* **What is required**
Reproduce the data below, switching every "white trapezoid" to "white hexagon" and leaving everything else unchanged.
========
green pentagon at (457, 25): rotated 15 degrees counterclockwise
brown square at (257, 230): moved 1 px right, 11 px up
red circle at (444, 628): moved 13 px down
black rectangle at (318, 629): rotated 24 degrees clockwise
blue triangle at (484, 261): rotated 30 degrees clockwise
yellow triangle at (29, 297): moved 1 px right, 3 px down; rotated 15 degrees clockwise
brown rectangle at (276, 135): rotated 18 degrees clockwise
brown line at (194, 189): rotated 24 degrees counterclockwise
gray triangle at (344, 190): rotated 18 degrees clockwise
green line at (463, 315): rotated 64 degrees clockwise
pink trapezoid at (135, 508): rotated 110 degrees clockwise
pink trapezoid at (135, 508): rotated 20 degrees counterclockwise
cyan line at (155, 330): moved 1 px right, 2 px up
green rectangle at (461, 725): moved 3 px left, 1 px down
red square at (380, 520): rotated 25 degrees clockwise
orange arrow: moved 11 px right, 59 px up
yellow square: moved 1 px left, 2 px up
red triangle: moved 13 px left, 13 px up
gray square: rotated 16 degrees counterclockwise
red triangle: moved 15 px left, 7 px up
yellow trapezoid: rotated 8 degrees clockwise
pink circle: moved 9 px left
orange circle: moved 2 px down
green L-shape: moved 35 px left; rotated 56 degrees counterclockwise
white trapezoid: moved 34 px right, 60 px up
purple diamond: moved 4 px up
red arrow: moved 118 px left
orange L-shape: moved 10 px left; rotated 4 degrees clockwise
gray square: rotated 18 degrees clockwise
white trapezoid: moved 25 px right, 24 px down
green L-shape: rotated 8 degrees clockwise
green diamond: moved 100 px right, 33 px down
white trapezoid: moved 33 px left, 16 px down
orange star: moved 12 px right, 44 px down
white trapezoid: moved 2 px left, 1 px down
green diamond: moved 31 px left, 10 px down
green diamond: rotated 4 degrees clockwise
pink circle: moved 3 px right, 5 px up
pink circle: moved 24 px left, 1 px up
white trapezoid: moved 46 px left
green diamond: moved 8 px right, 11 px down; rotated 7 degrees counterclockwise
========
* **The solution**
green pentagon at (457, 25): rotated 15 degrees counterclockwise
brown square at (257, 230): moved 1 px right, 11 px up
red circle at (444, 628): moved 13 px down
black rectangle at (318, 629): rotated 24 degrees clockwise
blue triangle at (484, 261): rotated 30 degrees clockwise
yellow triangle at (29, 297): moved 1 px right, 3 px down; rotated 15 degrees clockwise
brown rectangle at (276, 135): rotated 18 degrees clockwise
brown line at (194, 189): rotated 24 degrees counterclockwise
gray triangle at (344, 190): rotated 18 degrees clockwise
green line at (463, 315): rotated 64 degrees clockwise
pink trapezoid at (135, 508): rotated 110 degrees clockwise
pink trapezoid at (135, 508): rotated 20 degrees counterclockwise
cyan line at (155, 330): moved 1 px right, 2 px up
green rectangle at (461, 725): moved 3 px left, 1 px down
red square at (380, 520): rotated 25 degrees clockwise
orange arrow: moved 11 px right, 59 px up
yellow square: moved 1 px left, 2 px up
red triangle: moved 13 px left, 13 px up
gray square: rotated 16 degrees counterclockwise
red triangle: moved 15 px left, 7 px up
yellow trapezoid: rotated 8 degrees clockwise
pink circle: moved 9 px left
orange circle: moved 2 px down
green L-shape: moved 35 px left; rotated 56 degrees counterclockwise
white hexagon: moved 34 px right, 60 px up
purple diamond: moved 4 px up
red arrow: moved 118 px left
orange L-shape: moved 10 px left; rotated 4 degrees clockwise
gray square: rotated 18 degrees clockwise
white hexagon: moved 25 px right, 24 px down
green L-shape: rotated 8 degrees clockwise
green diamond: moved 100 px right, 33 px down
white hexagon: moved 33 px left, 16 px down
orange star: moved 12 px right, 44 px down
white hexagon: moved 2 px left, 1 px down
green diamond: moved 31 px left, 10 px down
green diamond: rotated 4 degrees clockwise
pink circle: moved 3 px right, 5 px up
pink circle: moved 24 px left, 1 px up
white hexagon: moved 46 px left
green diamond: moved 8 px right, 11 px down; rotated 7 degrees counterclockwise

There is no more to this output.